> **DESCRIPTION OF THE TASK**
From the entries that follow, reproduce exactly and only the lines from the line with "(386, 436) = (365, 382): green" to the line with "(746, 372) = (732, 398): none -> green star", endpoints included.

^^^^^^^^^^^^^^^^

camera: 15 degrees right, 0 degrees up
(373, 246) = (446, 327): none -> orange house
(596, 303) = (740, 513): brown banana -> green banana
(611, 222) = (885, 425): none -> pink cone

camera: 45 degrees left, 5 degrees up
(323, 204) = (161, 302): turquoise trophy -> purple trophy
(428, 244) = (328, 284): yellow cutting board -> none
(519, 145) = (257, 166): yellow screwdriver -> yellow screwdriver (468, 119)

^^^^^^^^^^^^^^^^

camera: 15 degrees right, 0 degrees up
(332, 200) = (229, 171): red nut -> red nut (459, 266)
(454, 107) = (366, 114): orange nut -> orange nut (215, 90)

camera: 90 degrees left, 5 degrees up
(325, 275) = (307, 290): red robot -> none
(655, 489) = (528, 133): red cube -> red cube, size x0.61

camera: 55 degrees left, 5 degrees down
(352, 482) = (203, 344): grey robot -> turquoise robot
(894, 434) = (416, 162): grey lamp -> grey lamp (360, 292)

^^^^^^^^^^^^^^^^

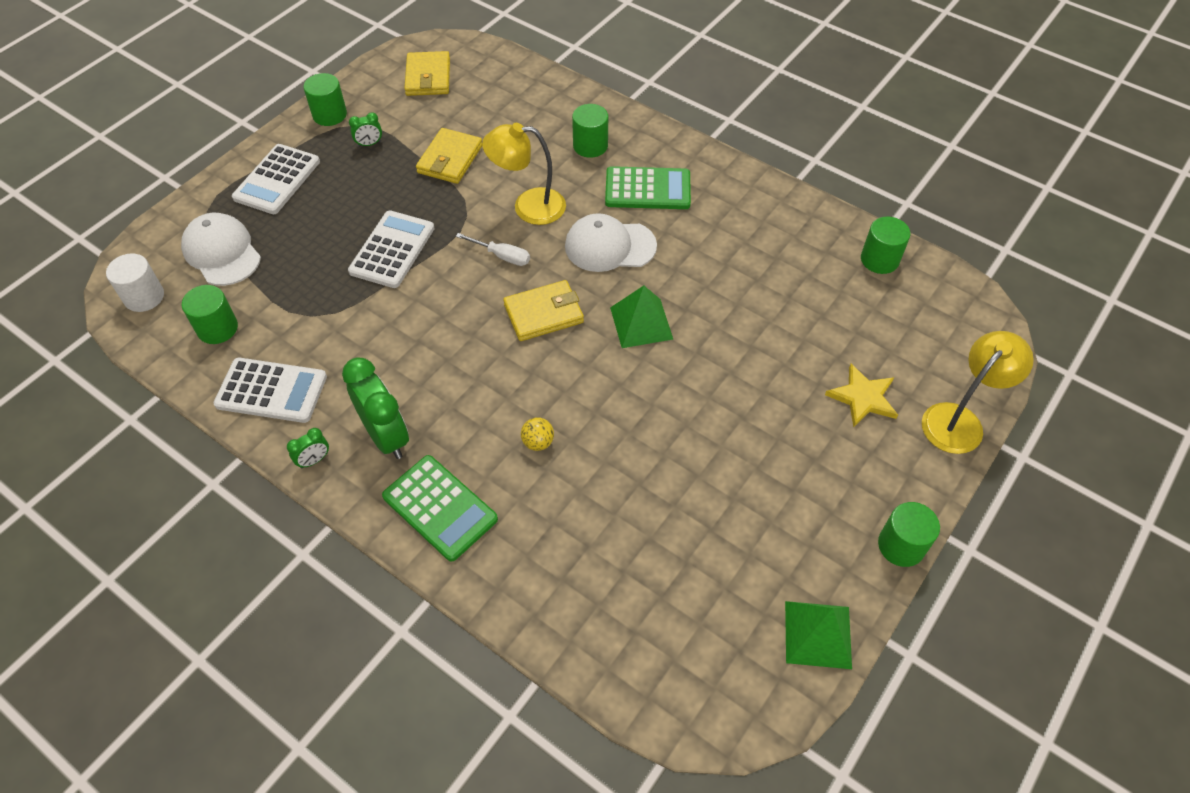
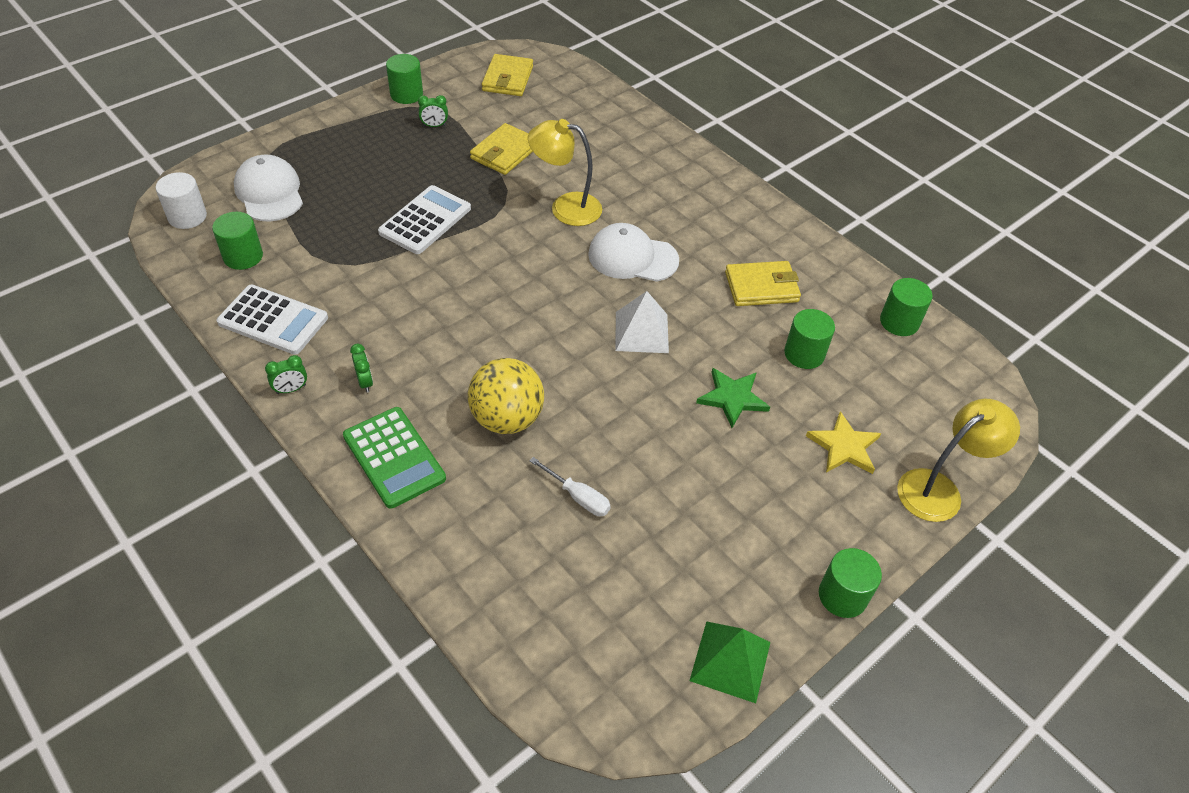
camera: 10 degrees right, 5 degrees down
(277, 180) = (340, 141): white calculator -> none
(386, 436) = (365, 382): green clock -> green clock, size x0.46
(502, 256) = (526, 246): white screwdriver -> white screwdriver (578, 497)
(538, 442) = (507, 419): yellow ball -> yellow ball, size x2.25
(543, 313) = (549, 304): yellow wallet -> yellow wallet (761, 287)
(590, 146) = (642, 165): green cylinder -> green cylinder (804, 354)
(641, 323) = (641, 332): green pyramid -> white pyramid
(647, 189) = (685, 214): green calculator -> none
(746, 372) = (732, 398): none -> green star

^^^^^^^^^^^^^^^^

> **EXERCISE SOLUTION**
(386, 436) = (365, 382): green clock -> green clock, size x0.46
(502, 256) = (526, 246): white screwdriver -> white screwdriver (578, 497)
(538, 442) = (507, 419): yellow ball -> yellow ball, size x2.25
(543, 313) = (549, 304): yellow wallet -> yellow wallet (761, 287)
(590, 146) = (642, 165): green cylinder -> green cylinder (804, 354)
(641, 323) = (641, 332): green pyramid -> white pyramid
(647, 189) = (685, 214): green calculator -> none
(746, 372) = (732, 398): none -> green star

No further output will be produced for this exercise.